### [Material for locating displayed items]
══════

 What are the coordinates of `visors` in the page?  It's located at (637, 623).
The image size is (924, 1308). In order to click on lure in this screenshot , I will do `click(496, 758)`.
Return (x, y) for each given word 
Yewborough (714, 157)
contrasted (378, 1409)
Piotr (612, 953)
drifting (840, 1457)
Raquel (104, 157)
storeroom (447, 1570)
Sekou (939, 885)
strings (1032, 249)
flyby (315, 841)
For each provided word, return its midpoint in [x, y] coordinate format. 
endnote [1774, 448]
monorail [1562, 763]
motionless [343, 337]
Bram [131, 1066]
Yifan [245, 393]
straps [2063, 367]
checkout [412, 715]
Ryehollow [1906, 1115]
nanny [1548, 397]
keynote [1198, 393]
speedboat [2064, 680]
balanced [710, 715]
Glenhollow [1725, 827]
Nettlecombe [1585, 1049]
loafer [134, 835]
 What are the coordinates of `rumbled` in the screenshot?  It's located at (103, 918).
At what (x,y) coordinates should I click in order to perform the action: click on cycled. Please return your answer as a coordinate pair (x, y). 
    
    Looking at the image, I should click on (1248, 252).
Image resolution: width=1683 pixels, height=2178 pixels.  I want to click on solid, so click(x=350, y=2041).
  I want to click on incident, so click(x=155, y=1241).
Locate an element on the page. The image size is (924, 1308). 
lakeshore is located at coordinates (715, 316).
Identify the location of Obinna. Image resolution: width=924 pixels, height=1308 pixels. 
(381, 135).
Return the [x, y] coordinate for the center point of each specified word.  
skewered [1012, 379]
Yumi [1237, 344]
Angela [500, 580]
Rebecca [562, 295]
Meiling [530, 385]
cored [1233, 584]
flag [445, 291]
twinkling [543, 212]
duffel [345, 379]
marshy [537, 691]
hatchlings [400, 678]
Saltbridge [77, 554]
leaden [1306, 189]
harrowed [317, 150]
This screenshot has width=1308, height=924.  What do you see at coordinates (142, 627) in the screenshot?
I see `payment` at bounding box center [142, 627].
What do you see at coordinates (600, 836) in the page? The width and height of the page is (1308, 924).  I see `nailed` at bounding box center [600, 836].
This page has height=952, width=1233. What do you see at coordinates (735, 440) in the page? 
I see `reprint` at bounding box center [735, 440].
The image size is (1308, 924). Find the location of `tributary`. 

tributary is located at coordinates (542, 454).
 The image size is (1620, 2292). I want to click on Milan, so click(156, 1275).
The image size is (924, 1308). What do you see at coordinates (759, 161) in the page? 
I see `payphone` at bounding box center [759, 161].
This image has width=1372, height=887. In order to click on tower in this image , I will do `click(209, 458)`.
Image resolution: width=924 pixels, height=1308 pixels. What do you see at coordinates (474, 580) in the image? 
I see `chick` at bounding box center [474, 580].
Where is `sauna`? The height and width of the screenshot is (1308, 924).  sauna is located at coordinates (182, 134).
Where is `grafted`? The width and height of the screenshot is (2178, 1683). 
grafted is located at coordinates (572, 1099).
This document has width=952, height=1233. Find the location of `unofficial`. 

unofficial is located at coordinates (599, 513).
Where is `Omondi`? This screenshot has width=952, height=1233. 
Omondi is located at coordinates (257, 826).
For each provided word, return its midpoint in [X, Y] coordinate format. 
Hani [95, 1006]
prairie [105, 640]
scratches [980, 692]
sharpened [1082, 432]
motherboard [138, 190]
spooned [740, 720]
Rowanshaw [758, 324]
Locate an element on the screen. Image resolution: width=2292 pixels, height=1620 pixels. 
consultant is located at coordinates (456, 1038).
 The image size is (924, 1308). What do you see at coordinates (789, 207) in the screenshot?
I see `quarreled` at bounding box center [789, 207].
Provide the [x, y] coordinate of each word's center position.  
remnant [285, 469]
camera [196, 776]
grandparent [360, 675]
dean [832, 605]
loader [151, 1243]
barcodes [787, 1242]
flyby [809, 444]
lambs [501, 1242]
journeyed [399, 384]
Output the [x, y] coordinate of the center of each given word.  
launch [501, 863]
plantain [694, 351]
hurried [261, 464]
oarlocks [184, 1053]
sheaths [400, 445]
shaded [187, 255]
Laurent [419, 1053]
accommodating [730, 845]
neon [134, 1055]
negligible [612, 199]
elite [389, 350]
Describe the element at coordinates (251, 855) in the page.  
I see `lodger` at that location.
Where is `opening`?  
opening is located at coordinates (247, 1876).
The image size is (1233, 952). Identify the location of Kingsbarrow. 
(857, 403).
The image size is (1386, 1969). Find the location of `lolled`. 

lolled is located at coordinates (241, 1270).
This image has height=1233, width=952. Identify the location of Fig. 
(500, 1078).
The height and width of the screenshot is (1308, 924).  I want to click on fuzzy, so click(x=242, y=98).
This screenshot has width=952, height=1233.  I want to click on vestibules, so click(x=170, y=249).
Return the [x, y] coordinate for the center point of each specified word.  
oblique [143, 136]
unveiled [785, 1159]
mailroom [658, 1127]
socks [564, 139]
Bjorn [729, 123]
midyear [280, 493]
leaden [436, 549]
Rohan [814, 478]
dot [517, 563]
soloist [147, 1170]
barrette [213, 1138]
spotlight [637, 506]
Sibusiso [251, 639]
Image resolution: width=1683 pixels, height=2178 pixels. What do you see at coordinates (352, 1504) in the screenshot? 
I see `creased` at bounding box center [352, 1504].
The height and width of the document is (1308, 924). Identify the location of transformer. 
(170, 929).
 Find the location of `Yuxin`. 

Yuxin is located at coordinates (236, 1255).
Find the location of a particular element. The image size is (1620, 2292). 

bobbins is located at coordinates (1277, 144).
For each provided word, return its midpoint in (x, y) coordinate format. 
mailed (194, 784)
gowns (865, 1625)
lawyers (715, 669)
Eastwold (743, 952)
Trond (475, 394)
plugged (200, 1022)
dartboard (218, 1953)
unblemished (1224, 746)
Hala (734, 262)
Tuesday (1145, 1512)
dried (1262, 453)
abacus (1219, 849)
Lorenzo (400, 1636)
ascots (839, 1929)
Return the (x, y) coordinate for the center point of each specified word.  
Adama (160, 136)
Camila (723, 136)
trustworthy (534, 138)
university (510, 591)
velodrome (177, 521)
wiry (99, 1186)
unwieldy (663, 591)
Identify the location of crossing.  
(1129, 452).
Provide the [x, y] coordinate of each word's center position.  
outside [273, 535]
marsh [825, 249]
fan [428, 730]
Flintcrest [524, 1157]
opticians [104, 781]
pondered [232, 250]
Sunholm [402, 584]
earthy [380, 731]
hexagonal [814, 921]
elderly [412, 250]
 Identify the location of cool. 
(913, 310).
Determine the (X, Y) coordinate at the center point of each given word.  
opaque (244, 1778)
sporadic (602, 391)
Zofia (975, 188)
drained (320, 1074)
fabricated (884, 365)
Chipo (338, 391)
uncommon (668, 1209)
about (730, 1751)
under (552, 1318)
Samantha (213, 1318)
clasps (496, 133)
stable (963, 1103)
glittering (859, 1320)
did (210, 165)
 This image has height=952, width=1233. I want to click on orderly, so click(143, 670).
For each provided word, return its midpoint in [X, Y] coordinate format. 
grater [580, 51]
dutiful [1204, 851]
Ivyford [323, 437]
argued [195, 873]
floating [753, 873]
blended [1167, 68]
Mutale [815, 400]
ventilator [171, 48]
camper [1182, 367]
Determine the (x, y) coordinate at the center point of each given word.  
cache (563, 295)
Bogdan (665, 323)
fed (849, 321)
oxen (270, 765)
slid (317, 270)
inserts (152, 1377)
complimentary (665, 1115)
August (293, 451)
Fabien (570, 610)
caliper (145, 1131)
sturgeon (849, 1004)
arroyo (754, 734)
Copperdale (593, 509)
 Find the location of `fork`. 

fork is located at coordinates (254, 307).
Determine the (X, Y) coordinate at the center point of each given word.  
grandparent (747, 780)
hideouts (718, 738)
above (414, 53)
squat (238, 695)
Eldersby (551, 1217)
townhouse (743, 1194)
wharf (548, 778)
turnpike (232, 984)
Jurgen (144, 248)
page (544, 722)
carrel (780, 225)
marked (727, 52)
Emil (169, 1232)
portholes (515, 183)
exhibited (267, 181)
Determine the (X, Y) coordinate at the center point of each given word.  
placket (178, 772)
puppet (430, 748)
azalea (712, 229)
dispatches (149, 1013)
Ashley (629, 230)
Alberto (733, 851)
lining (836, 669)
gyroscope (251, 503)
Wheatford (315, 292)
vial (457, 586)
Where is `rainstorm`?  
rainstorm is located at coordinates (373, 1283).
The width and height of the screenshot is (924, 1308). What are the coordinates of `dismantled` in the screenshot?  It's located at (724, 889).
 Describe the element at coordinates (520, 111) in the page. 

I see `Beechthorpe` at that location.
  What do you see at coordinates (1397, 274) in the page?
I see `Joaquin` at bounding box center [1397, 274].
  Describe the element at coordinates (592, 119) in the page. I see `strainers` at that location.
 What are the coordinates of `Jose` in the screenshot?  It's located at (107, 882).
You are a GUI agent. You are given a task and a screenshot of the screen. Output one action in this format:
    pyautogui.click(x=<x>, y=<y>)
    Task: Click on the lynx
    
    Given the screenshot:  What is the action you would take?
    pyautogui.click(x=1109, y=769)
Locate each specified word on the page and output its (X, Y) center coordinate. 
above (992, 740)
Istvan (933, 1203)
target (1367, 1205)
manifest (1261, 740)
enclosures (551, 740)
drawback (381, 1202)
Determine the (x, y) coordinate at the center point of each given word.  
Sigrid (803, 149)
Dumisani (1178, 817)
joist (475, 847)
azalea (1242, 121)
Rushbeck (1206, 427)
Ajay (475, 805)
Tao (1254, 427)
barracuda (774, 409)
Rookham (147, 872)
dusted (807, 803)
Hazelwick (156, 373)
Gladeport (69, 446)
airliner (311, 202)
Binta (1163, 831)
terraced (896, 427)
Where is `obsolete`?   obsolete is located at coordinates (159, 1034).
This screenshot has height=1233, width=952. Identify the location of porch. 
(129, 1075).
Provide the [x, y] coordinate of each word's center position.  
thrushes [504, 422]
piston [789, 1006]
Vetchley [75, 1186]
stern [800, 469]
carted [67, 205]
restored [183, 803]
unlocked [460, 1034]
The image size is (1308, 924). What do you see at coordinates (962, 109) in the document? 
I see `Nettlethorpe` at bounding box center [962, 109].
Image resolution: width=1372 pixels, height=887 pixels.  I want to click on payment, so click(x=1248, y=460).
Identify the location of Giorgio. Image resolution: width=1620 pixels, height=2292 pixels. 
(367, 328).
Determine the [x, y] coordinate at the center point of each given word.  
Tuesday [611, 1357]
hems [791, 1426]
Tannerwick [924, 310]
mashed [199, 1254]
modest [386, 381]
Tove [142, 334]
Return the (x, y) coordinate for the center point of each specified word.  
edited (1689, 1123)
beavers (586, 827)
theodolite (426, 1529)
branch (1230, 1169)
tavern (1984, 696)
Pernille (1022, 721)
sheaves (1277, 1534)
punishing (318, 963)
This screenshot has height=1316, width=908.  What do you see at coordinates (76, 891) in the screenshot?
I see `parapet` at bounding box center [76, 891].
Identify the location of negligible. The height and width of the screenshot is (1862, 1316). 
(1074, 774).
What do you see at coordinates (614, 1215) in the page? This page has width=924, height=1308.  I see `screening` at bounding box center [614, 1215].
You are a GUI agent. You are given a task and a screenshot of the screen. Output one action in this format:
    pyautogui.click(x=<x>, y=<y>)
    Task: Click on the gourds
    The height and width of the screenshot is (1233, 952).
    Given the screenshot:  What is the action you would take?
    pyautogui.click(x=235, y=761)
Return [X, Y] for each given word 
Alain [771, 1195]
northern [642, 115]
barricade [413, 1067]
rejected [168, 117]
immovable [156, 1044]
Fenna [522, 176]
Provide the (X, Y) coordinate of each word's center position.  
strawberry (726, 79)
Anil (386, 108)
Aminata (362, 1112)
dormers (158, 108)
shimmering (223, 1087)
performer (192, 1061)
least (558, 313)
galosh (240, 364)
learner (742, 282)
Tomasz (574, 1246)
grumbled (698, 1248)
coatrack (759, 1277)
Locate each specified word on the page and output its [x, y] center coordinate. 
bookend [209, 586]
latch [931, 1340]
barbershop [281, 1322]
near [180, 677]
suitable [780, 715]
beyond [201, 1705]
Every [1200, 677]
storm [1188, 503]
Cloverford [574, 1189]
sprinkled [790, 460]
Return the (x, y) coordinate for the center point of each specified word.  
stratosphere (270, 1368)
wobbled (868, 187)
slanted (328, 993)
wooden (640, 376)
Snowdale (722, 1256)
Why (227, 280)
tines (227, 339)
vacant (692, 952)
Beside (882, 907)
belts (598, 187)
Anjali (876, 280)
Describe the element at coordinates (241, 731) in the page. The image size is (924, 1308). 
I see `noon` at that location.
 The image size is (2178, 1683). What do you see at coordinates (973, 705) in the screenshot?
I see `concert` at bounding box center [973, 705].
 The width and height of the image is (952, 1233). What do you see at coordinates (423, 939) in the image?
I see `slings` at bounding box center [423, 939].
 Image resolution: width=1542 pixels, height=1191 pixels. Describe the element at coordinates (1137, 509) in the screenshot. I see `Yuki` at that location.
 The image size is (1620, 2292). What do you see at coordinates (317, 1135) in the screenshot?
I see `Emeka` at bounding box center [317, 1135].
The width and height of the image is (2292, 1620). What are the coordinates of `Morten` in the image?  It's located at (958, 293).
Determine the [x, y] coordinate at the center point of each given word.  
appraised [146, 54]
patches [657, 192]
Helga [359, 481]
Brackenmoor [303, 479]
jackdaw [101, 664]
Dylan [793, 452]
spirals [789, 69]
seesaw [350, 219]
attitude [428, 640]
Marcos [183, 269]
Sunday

══════

Lay out the lines of the material above, from the line containing "vacant (692, 952)" through the final line inclusive, as a JSON list of strings. Use one string per line and omit any blank lines.

### [SOLUTION]
[
  "vacant (692, 952)",
  "Beside (882, 907)",
  "belts (598, 187)",
  "Anjali (876, 280)",
  "Describe the element at coordinates (241, 731) in the page. The image size is (924, 1308). ",
  "I see `noon` at that location.",
  " The image size is (2178, 1683). What do you see at coordinates (973, 705) in the screenshot?",
  "I see `concert` at bounding box center [973, 705].",
  " The width and height of the image is (952, 1233). What do you see at coordinates (423, 939) in the image?",
  "I see `slings` at bounding box center [423, 939].",
  " Image resolution: width=1542 pixels, height=1191 pixels. Describe the element at coordinates (1137, 509) in the screenshot. I see `Yuki` at that location.",
  " The image size is (1620, 2292). What do you see at coordinates (317, 1135) in the screenshot?",
  "I see `Emeka` at bounding box center [317, 1135].",
  "The width and height of the image is (2292, 1620). What are the coordinates of `Morten` in the image?  It's located at (958, 293).",
  "Determine the [x, y] coordinate at the center point of each given word.  ",
  "appraised [146, 54]",
  "patches [657, 192]",
  "Helga [359, 481]",
  "Brackenmoor [303, 479]",
  "jackdaw [101, 664]",
  "Dylan [793, 452]",
  "spirals [789, 69]",
  "seesaw [350, 219]",
  "attitude [428, 640]",
  "Marcos [183, 269]",
  "Sunday"
]